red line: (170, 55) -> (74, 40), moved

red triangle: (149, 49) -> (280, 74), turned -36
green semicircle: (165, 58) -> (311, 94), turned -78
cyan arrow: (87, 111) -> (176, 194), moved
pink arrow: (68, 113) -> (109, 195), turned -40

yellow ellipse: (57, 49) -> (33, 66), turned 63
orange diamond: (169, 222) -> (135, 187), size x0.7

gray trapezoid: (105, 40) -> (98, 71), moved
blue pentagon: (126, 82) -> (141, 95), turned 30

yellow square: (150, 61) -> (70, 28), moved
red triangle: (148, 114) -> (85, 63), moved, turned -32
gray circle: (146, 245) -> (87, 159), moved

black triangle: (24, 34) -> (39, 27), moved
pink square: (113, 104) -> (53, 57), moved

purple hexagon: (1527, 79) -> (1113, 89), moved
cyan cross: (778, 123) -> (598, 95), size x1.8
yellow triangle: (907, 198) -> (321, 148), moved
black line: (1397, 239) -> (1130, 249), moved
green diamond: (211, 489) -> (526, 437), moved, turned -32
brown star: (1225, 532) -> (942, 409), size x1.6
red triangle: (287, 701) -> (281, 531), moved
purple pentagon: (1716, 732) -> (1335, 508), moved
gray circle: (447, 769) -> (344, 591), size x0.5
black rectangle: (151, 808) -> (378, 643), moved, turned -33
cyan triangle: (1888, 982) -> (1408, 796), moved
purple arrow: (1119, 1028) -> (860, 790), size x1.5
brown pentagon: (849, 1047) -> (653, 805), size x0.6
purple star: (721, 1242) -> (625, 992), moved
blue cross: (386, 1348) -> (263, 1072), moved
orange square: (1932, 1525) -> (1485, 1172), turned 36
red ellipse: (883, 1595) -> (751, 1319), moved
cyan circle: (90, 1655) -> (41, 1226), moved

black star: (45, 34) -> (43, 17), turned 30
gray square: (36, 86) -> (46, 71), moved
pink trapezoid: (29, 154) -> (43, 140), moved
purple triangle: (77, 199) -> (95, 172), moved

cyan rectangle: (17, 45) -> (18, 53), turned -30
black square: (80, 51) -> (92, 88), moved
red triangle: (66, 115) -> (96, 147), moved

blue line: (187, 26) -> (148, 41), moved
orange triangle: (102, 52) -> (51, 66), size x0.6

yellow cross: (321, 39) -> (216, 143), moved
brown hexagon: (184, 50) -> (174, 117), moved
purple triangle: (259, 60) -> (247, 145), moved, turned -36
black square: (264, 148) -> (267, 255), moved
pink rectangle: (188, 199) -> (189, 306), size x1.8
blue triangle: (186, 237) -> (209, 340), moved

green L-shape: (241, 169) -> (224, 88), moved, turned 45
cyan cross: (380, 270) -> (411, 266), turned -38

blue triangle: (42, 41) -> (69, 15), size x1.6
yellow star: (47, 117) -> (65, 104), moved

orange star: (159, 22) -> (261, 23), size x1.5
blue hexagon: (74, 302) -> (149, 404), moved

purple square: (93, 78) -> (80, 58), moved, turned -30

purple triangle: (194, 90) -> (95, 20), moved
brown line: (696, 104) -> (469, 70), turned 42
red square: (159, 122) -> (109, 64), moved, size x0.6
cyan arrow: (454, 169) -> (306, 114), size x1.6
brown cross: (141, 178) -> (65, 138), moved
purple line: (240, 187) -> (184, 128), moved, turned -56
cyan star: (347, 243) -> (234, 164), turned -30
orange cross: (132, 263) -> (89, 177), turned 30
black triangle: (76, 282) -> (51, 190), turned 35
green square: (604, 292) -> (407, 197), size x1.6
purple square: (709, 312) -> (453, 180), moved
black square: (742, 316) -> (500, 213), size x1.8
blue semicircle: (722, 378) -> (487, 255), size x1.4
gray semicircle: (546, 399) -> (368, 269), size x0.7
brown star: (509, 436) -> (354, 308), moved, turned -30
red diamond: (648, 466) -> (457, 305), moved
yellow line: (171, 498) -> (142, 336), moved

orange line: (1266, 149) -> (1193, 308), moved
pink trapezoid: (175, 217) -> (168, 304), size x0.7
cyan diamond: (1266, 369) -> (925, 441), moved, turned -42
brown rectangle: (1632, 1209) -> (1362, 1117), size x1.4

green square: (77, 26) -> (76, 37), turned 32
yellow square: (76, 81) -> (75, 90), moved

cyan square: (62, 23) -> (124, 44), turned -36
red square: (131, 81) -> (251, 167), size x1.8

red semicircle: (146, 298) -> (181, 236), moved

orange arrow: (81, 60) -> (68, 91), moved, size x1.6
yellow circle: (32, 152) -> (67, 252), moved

_ _ _ _ _ _ _

Task directions.
In the entries above, find the line holding "cyan triangle: (1888, 982)" and the line holding "purple square: (709, 312)", then retype exactly those two lines and every line between them, and nothing else.

Answer box.
cyan triangle: (1888, 982) -> (1408, 796), moved
purple arrow: (1119, 1028) -> (860, 790), size x1.5
brown pentagon: (849, 1047) -> (653, 805), size x0.6
purple star: (721, 1242) -> (625, 992), moved
blue cross: (386, 1348) -> (263, 1072), moved
orange square: (1932, 1525) -> (1485, 1172), turned 36
red ellipse: (883, 1595) -> (751, 1319), moved
cyan circle: (90, 1655) -> (41, 1226), moved

black star: (45, 34) -> (43, 17), turned 30
gray square: (36, 86) -> (46, 71), moved
pink trapezoid: (29, 154) -> (43, 140), moved
purple triangle: (77, 199) -> (95, 172), moved

cyan rectangle: (17, 45) -> (18, 53), turned -30
black square: (80, 51) -> (92, 88), moved
red triangle: (66, 115) -> (96, 147), moved

blue line: (187, 26) -> (148, 41), moved
orange triangle: (102, 52) -> (51, 66), size x0.6

yellow cross: (321, 39) -> (216, 143), moved
brown hexagon: (184, 50) -> (174, 117), moved
purple triangle: (259, 60) -> (247, 145), moved, turned -36
black square: (264, 148) -> (267, 255), moved
pink rectangle: (188, 199) -> (189, 306), size x1.8
blue triangle: (186, 237) -> (209, 340), moved

green L-shape: (241, 169) -> (224, 88), moved, turned 45
cyan cross: (380, 270) -> (411, 266), turned -38

blue triangle: (42, 41) -> (69, 15), size x1.6
yellow star: (47, 117) -> (65, 104), moved

orange star: (159, 22) -> (261, 23), size x1.5
blue hexagon: (74, 302) -> (149, 404), moved

purple square: (93, 78) -> (80, 58), moved, turned -30

purple triangle: (194, 90) -> (95, 20), moved
brown line: (696, 104) -> (469, 70), turned 42
red square: (159, 122) -> (109, 64), moved, size x0.6
cyan arrow: (454, 169) -> (306, 114), size x1.6
brown cross: (141, 178) -> (65, 138), moved
purple line: (240, 187) -> (184, 128), moved, turned -56
cyan star: (347, 243) -> (234, 164), turned -30
orange cross: (132, 263) -> (89, 177), turned 30
black triangle: (76, 282) -> (51, 190), turned 35
green square: (604, 292) -> (407, 197), size x1.6
purple square: (709, 312) -> (453, 180), moved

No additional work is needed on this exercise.